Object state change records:
★ ★ ★ ★ ★ ★ ★

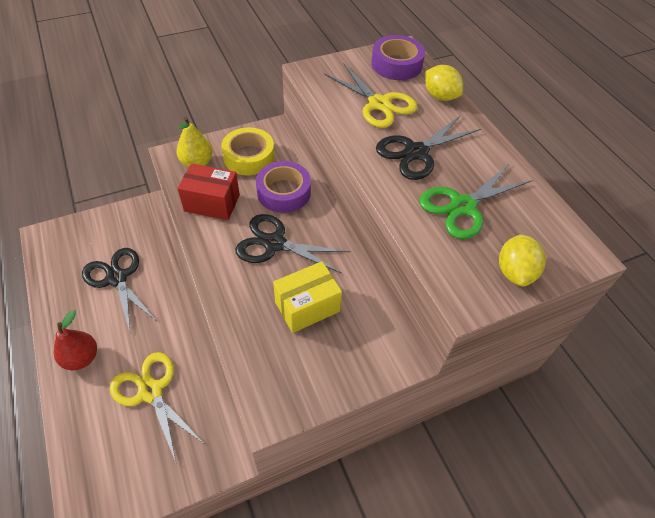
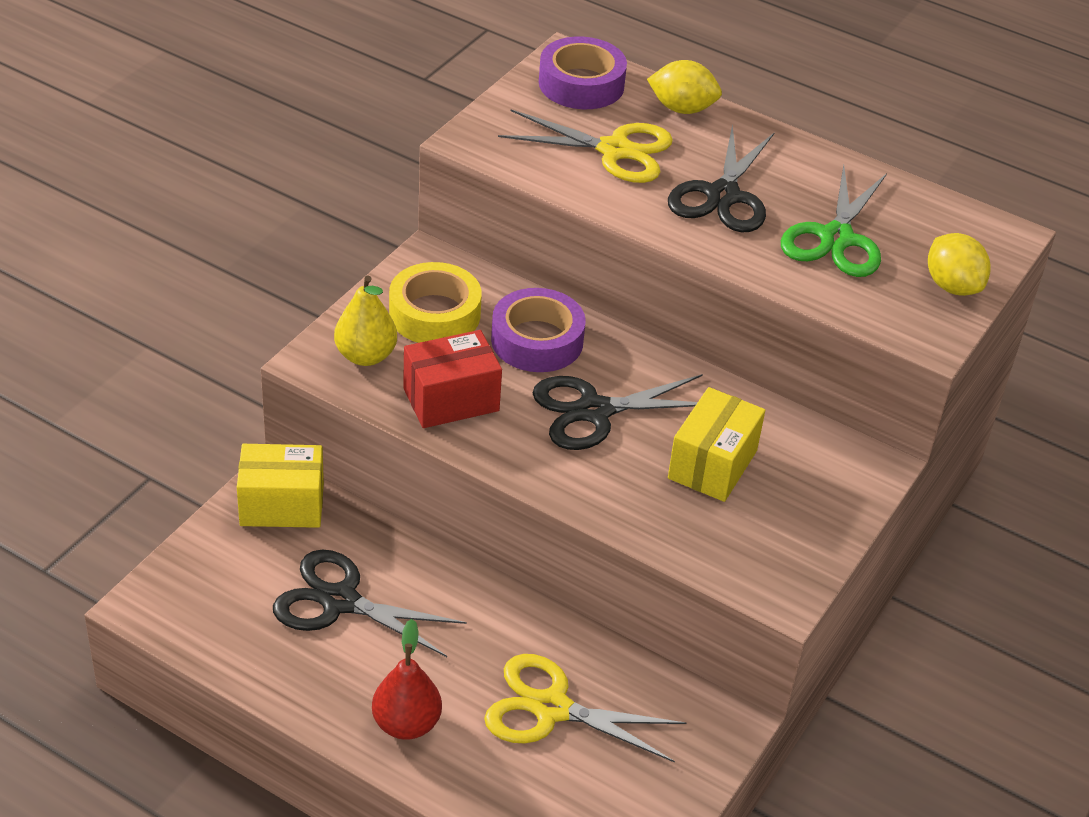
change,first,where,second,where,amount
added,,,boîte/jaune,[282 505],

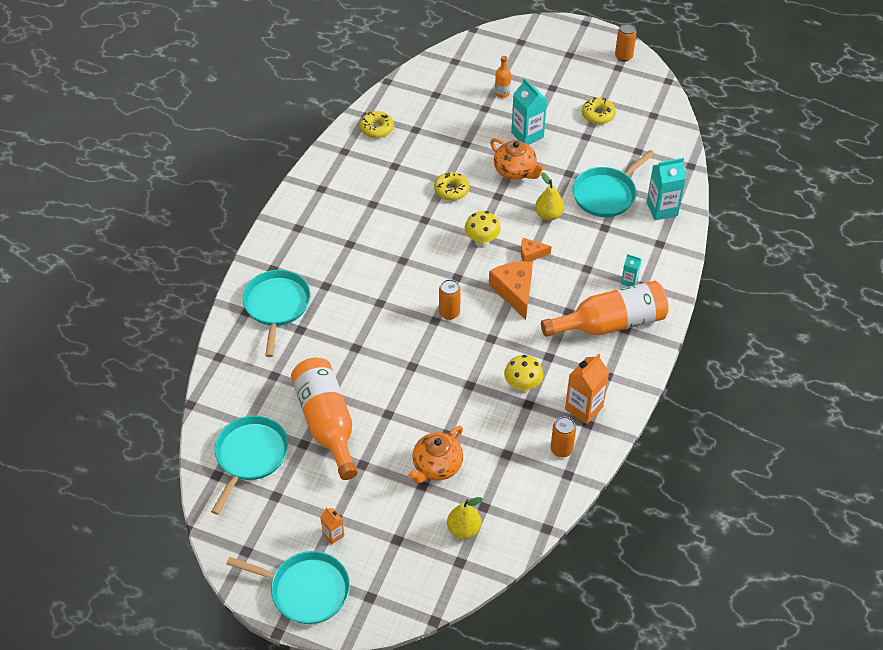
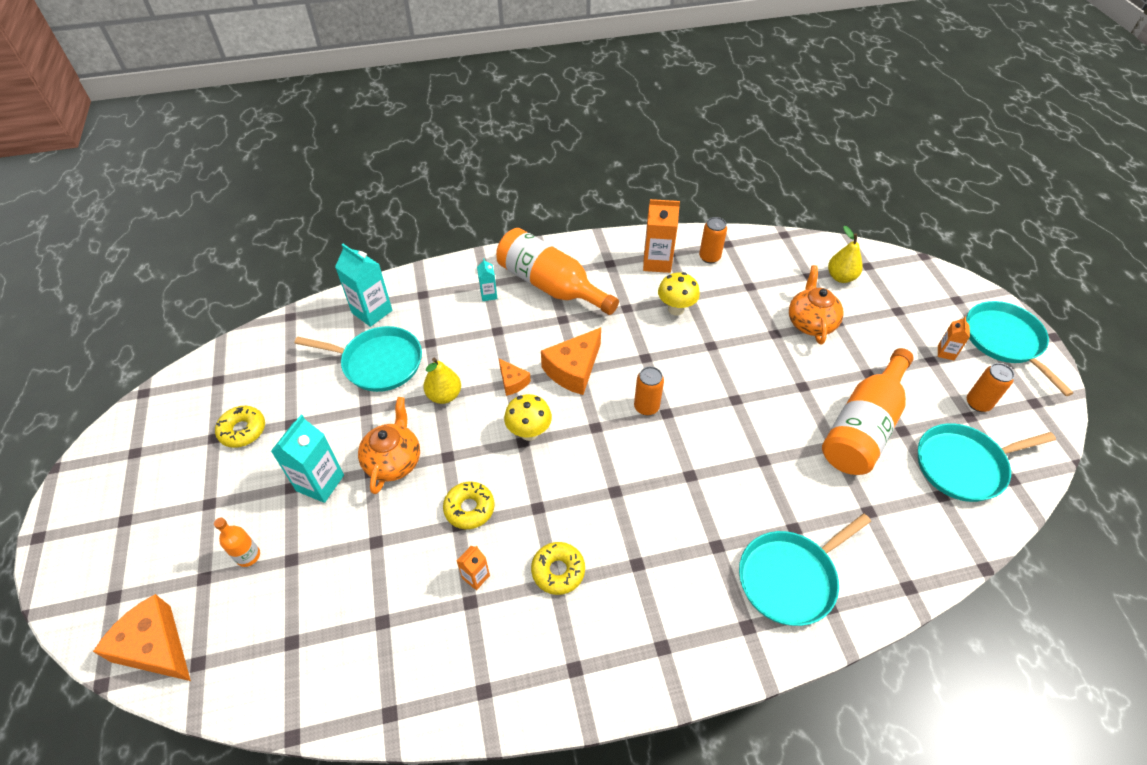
change,first,where,second,where,amount
moved,beignet/jaune,[377 128],,[558 571],
turned,théière/orange,[436 466],,[810 323],90 degrees counterclockwise
moved,canette/orange,[623 56],,[978 403],
added,,,fromage/orange,[155 647],
added,,,brique de lait/orange,[476 577],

★ ★ ★ ★ ★ ★ ★

• WHAT YOU WILL DO
Write out all the data exactly, minus pictures.

• TASK RESPONSE
change,first,where,second,where,amount
added,,,boîte/jaune,[282 505],

change,first,where,second,where,amount
moved,beignet/jaune,[377 128],,[558 571],
turned,théière/orange,[436 466],,[810 323],90 degrees counterclockwise
moved,canette/orange,[623 56],,[978 403],
added,,,fromage/orange,[155 647],
added,,,brique de lait/orange,[476 577],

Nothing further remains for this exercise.